**THE RECORDS**
▼▼▼

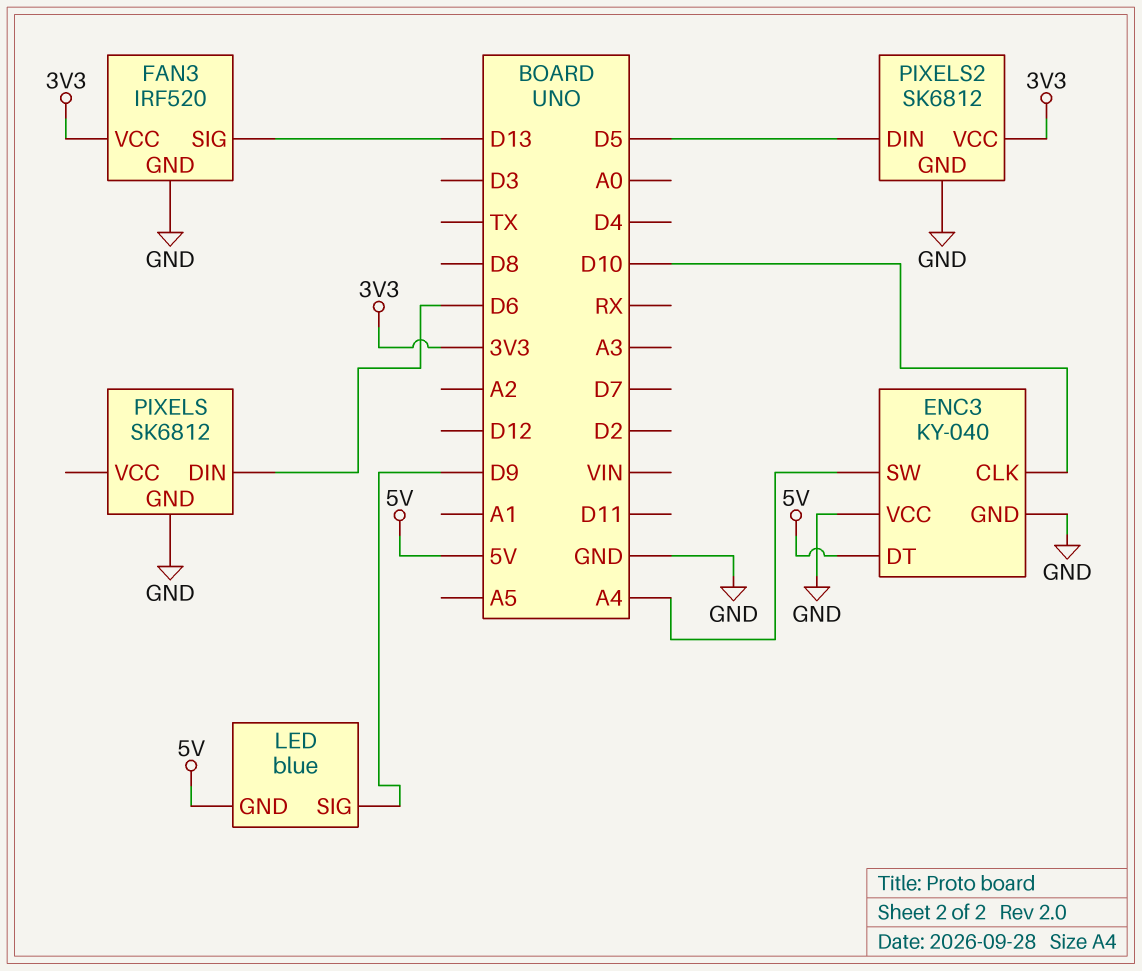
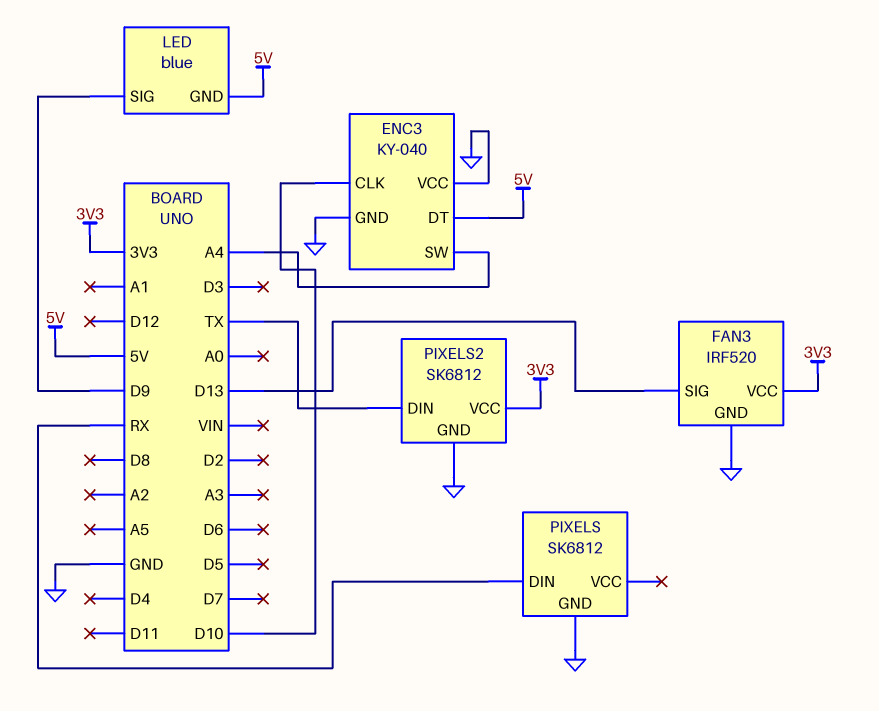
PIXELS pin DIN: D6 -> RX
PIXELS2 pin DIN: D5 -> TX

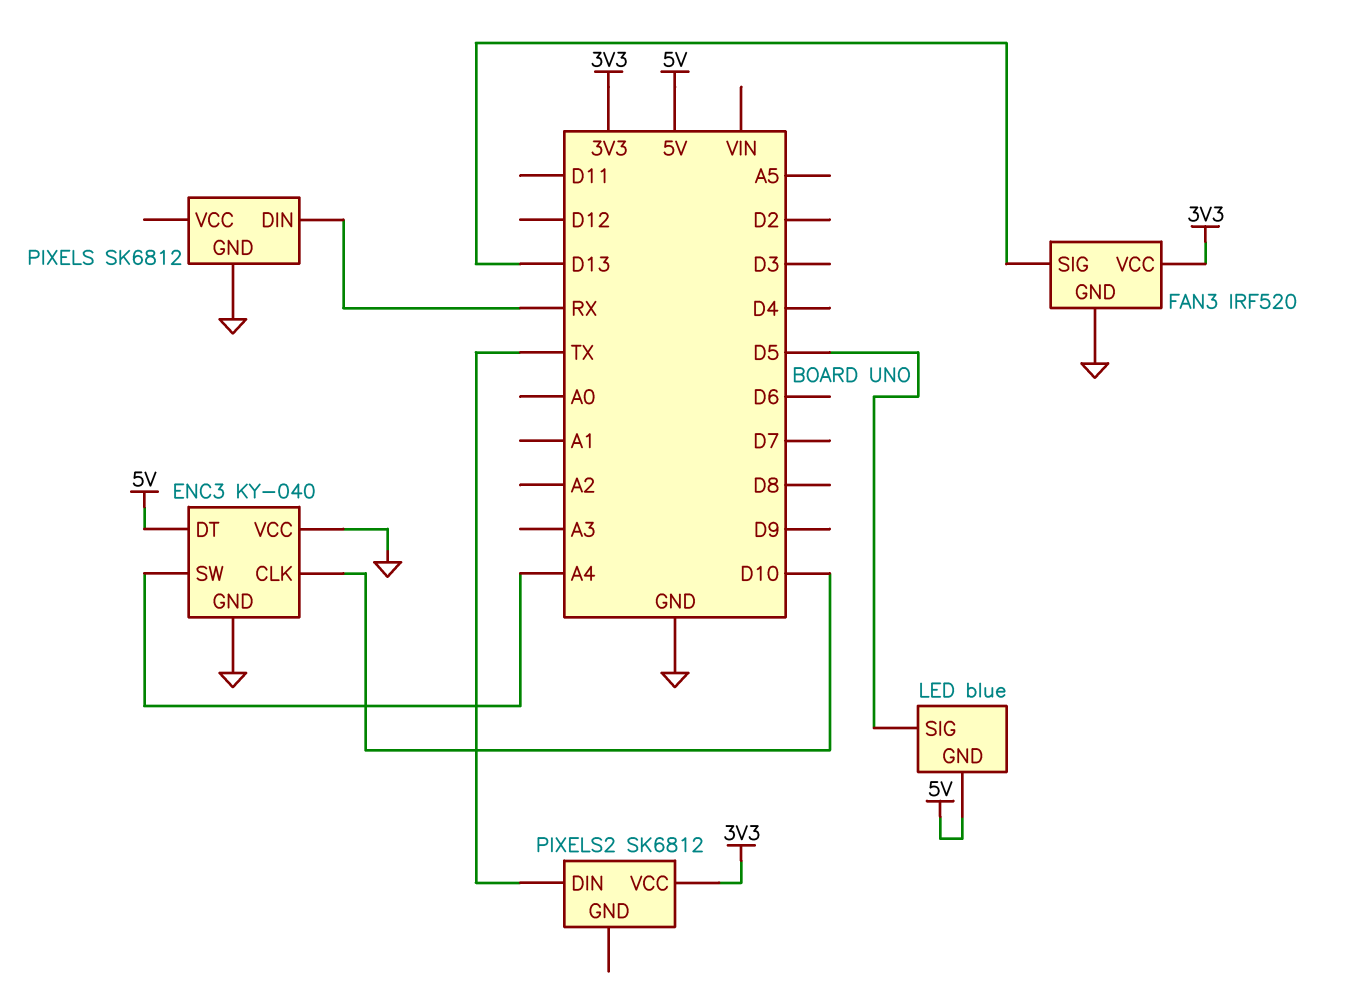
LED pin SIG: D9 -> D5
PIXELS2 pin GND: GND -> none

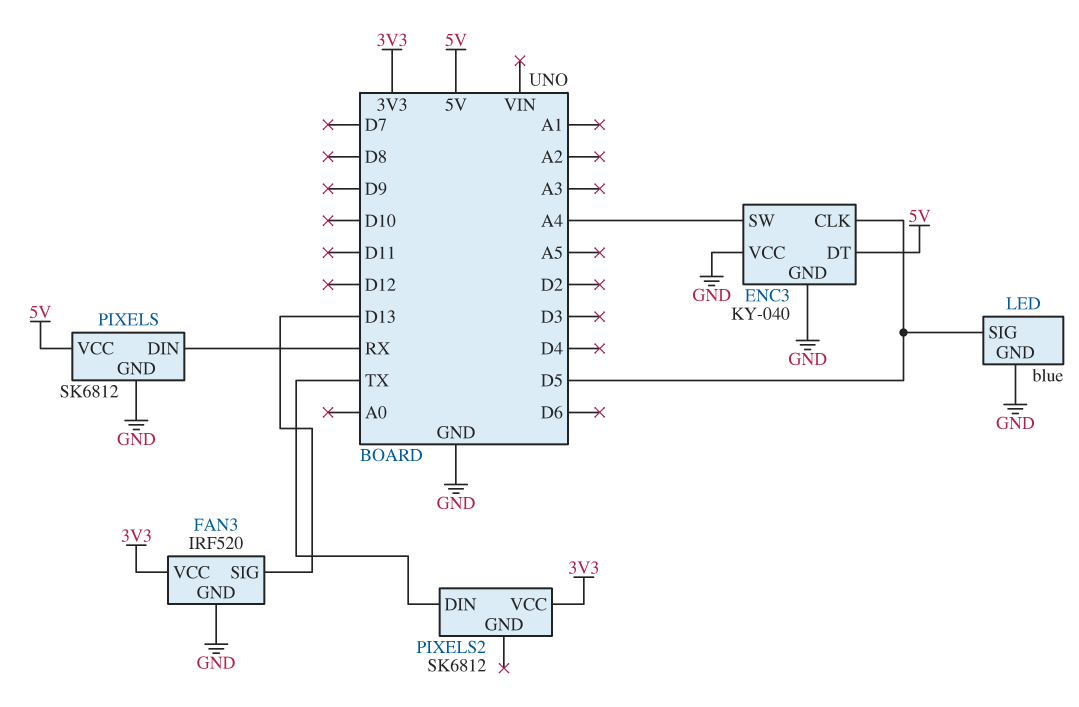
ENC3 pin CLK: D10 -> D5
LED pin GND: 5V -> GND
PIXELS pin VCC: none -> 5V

▲▲▲

**ABOUT THIS EXERCISE**
Some lines of the records may hold the word "none". How many do? Answer with a number and nothing else.

**FINISHED TASK**
2